- **What you should do**
Retype each record exactly; no pictures.

- **Available records**
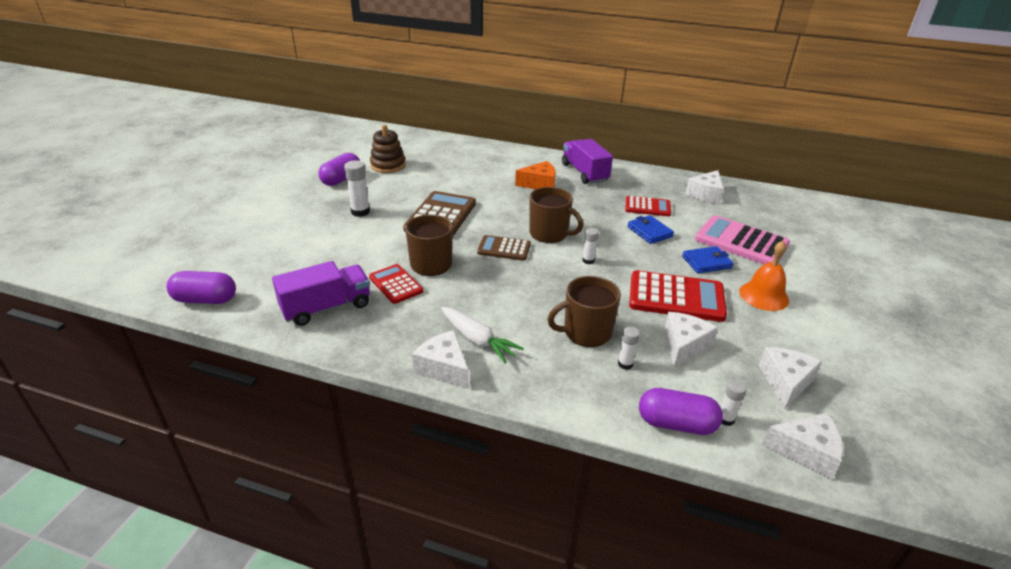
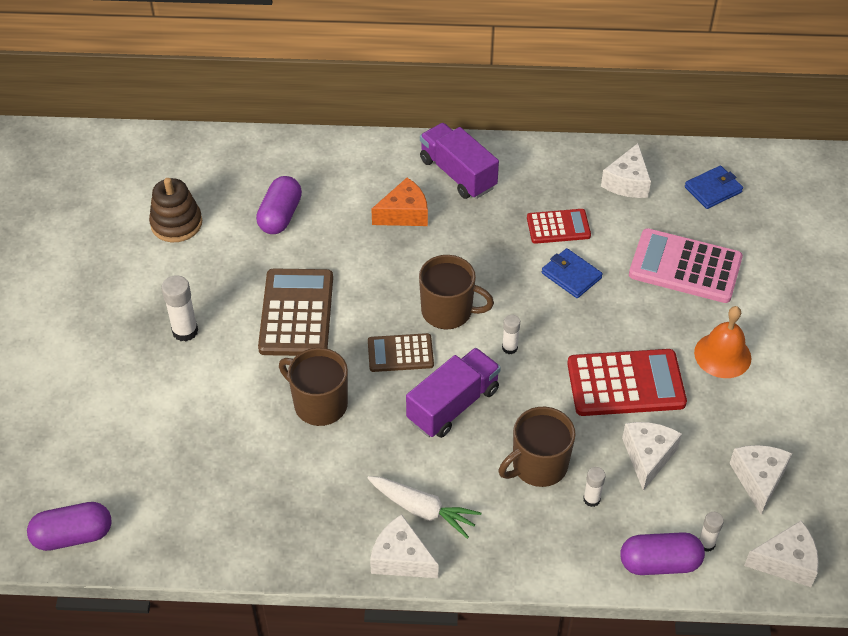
camera: 15 degrees left, 15 degrees up
(326, 307) = (227, 508): purple truck -> purple truck (453, 405)
(341, 179) = (125, 271): purple capsule -> purple capsule (280, 216)
(396, 284) = (292, 449): red calculator -> none
(706, 262) = (650, 315): blue wallet -> blue wallet (713, 189)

- **Solution to this problem**
camera: 15 degrees left, 15 degrees up
(326, 307) = (227, 508): purple truck -> purple truck (453, 405)
(341, 179) = (125, 271): purple capsule -> purple capsule (280, 216)
(396, 284) = (292, 449): red calculator -> none
(706, 262) = (650, 315): blue wallet -> blue wallet (713, 189)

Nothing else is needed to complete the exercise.